## Task instructions
Throughout the listing below, copy each line containing "cake".

## Material for this task
※ ※ ※
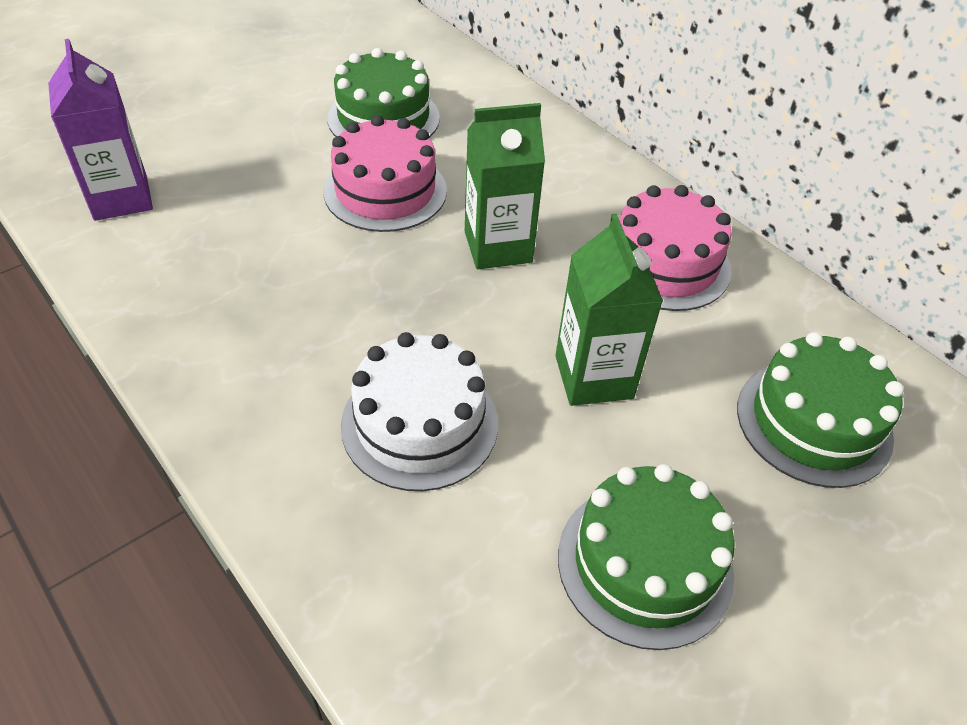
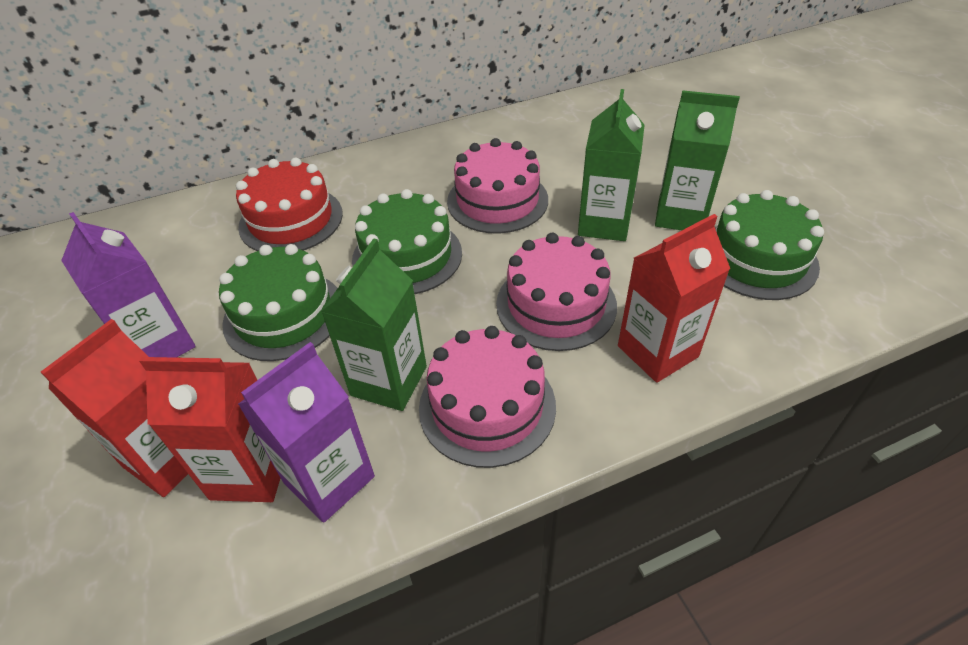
green carton: 2 -> 3
pink cake: 2 -> 3
purple carton: 1 -> 2
red cake: 0 -> 1
red carton: 0 -> 3
white cake: 1 -> 0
※ ※ ※
## Written solution
pink cake: 2 -> 3
red cake: 0 -> 1
white cake: 1 -> 0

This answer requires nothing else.